WHAT THIS TASK INVOLVES: Begin at the line that has "circled [694, 664]" and stop after the line that has "Monday [751, 816]". Write out only those lines again, swapping "handbag" for "backpack" and leaving everything else unchanged.

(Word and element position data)
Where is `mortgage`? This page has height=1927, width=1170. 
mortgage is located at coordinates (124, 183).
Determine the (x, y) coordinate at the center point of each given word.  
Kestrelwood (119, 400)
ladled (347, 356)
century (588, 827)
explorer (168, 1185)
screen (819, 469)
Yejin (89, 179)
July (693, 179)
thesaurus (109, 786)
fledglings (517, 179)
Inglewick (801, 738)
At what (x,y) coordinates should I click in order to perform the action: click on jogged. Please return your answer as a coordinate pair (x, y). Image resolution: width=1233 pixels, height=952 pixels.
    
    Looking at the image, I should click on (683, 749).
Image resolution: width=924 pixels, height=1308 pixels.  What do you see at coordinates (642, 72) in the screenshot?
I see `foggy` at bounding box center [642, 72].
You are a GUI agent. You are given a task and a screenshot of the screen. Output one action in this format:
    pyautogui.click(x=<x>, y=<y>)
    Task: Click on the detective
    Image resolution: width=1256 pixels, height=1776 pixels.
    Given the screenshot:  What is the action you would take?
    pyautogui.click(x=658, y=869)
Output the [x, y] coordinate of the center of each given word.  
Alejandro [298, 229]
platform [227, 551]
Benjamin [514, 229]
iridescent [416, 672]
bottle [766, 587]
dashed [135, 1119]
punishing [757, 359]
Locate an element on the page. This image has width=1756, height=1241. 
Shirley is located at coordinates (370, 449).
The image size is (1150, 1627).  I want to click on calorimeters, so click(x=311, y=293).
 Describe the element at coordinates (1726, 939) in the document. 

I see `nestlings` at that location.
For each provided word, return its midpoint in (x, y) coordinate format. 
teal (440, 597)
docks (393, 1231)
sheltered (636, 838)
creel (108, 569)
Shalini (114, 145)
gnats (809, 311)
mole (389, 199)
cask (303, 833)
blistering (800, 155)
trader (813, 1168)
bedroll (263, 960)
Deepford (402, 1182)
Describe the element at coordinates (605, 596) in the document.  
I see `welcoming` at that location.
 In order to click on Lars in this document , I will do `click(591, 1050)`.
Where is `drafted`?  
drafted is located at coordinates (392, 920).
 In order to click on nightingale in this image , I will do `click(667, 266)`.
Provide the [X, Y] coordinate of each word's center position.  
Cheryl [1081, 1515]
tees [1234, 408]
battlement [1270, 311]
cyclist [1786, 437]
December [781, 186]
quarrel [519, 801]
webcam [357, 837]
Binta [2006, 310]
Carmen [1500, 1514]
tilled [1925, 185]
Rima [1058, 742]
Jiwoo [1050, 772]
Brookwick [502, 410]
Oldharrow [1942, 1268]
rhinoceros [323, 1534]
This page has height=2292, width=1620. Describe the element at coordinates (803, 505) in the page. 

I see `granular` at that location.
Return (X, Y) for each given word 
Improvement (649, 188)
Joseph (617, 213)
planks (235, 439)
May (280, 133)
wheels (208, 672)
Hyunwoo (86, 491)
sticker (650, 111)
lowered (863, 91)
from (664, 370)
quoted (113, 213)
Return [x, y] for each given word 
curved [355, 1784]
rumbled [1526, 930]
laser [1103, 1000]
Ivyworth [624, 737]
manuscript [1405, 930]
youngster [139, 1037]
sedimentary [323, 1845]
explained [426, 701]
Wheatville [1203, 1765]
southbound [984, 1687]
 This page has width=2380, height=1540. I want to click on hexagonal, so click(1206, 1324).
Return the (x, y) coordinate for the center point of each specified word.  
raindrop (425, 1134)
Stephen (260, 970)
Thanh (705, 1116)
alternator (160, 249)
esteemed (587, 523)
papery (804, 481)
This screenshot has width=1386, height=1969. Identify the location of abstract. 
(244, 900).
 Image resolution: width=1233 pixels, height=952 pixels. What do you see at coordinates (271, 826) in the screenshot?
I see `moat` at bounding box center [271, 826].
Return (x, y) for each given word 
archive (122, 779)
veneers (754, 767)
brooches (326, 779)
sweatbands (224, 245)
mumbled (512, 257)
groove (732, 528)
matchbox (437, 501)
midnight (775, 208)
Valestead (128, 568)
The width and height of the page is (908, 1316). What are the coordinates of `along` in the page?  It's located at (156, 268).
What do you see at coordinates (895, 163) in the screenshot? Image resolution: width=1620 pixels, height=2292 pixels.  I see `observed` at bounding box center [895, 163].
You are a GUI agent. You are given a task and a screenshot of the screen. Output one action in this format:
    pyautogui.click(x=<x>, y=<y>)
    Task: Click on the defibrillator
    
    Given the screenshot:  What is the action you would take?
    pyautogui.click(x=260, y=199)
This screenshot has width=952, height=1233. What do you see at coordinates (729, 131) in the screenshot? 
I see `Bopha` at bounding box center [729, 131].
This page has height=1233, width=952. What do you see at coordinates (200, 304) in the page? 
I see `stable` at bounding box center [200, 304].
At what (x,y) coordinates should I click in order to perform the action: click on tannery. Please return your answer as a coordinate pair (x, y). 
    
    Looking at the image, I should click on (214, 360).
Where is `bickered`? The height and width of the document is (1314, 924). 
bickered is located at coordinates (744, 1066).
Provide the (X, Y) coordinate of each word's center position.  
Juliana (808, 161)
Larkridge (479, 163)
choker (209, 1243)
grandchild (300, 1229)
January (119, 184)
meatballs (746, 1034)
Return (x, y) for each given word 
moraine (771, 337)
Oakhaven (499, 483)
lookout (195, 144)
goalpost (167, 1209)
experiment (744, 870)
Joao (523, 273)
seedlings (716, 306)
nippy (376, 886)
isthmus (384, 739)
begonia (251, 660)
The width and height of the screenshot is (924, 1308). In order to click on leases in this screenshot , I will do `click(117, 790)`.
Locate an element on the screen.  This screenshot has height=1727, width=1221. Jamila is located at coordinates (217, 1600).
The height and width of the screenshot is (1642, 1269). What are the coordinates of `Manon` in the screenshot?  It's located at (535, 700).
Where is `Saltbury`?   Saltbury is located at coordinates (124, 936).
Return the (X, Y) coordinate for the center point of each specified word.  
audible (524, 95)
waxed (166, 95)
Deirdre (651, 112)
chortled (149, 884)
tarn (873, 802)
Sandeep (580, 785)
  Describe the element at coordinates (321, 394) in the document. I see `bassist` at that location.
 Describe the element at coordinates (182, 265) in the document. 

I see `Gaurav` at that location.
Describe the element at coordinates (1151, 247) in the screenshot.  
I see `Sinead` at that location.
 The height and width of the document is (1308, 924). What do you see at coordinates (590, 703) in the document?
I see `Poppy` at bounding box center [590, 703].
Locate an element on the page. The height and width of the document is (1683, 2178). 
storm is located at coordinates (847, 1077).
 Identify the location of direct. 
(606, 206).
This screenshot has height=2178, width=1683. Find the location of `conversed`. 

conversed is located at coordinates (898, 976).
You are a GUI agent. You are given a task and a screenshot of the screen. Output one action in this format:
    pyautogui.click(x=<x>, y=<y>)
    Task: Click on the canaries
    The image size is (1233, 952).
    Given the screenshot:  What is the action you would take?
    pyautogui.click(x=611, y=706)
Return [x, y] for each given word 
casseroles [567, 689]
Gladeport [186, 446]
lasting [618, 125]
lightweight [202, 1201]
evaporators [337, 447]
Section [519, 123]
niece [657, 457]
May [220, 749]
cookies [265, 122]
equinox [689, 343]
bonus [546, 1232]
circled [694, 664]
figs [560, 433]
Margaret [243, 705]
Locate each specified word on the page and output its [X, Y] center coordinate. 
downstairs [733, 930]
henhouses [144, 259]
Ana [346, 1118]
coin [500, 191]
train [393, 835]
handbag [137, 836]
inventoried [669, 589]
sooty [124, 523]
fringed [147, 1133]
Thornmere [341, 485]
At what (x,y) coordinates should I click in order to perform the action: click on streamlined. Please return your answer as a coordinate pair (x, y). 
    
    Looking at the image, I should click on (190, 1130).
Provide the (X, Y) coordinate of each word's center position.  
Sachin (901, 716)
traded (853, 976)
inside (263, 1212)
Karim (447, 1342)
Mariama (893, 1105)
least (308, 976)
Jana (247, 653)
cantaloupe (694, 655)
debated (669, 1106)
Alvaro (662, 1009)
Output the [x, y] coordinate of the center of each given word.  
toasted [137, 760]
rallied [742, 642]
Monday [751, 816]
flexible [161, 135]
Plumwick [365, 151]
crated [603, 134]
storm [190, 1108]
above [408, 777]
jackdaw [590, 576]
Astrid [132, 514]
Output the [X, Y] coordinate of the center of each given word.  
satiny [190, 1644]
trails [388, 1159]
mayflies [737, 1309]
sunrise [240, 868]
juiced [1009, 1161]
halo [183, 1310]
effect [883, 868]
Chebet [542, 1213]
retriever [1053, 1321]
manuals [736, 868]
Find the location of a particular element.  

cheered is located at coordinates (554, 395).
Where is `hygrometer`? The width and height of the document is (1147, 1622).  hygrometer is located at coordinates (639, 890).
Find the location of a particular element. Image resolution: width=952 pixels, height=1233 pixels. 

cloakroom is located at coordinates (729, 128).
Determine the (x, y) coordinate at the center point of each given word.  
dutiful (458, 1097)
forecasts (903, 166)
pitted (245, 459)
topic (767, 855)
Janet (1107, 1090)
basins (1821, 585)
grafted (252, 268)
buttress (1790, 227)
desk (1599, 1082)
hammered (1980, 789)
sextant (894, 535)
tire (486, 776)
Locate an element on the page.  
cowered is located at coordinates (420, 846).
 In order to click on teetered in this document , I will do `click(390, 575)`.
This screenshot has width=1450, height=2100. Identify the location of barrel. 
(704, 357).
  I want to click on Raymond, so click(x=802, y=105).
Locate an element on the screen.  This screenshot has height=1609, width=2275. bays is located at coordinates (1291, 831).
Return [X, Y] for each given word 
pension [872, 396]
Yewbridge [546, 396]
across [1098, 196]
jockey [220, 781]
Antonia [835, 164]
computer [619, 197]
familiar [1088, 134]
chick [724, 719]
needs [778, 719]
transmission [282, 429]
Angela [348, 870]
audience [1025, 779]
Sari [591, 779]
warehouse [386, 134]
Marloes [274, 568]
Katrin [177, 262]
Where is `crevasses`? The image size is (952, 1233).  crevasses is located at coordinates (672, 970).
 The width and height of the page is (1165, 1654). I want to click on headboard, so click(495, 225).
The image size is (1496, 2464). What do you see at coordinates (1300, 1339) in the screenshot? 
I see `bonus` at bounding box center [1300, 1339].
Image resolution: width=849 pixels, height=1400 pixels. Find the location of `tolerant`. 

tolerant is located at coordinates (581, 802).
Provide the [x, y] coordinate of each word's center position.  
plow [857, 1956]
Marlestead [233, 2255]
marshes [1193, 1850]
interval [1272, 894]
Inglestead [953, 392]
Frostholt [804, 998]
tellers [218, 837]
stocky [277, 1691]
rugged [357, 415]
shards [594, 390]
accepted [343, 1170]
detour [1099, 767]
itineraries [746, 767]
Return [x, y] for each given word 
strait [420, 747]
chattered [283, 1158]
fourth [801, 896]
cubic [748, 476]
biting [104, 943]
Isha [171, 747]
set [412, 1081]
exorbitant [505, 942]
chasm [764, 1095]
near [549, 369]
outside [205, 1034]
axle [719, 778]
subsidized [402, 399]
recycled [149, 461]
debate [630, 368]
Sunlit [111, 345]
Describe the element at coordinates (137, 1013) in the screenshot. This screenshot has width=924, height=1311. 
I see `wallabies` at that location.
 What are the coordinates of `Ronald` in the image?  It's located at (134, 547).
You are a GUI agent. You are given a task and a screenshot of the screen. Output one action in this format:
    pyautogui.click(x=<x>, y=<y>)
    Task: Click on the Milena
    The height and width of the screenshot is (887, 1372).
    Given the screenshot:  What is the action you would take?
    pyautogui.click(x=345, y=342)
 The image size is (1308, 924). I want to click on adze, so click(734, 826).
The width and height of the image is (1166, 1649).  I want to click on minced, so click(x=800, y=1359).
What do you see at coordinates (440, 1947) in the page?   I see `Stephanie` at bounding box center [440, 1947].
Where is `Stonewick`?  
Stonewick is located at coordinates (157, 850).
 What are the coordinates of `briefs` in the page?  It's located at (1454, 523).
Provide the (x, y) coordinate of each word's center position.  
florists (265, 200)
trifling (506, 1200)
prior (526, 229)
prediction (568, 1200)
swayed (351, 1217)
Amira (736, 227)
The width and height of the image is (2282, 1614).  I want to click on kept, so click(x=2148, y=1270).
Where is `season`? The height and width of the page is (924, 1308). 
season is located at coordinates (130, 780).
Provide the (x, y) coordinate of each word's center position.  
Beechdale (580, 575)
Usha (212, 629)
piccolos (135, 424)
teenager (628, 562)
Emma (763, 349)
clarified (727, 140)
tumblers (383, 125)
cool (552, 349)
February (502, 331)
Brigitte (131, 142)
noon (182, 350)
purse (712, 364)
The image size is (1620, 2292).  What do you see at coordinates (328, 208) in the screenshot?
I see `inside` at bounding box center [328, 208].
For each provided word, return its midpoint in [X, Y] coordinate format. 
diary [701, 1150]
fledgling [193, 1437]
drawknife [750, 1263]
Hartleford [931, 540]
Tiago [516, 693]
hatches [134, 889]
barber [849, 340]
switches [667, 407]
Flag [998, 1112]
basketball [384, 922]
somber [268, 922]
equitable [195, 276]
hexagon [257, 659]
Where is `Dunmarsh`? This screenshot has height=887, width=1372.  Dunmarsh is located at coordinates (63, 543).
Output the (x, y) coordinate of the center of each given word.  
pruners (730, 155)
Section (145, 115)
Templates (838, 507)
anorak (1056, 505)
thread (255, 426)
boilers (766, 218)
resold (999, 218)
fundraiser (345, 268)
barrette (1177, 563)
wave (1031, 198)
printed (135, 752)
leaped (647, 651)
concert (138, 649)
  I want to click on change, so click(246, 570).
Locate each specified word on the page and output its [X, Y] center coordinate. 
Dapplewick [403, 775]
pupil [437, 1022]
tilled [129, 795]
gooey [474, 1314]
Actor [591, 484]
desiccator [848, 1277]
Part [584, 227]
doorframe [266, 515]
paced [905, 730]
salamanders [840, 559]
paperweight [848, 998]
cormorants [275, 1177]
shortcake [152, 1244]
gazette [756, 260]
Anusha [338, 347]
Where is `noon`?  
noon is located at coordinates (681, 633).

EXERCISE RESPONSE:
circled [694, 664]
figs [560, 433]
Margaret [243, 705]
Locate each specified word on the page and output its [X, Y] center coordinate. 
downstairs [733, 930]
henhouses [144, 259]
Ana [346, 1118]
coin [500, 191]
train [393, 835]
backpack [137, 836]
inventoried [669, 589]
sooty [124, 523]
fringed [147, 1133]
Thornmere [341, 485]
At what (x,y) coordinates should I click in order to perform the action: click on streamlined. Please return your answer as a coordinate pair (x, y). 
    
    Looking at the image, I should click on (190, 1130).
Provide the (X, Y) coordinate of each word's center position.  
Sachin (901, 716)
traded (853, 976)
inside (263, 1212)
Karim (447, 1342)
Mariama (893, 1105)
least (308, 976)
Jana (247, 653)
cantaloupe (694, 655)
debated (669, 1106)
Alvaro (662, 1009)
Output the [x, y] coordinate of the center of each given word.  
toasted [137, 760]
rallied [742, 642]
Monday [751, 816]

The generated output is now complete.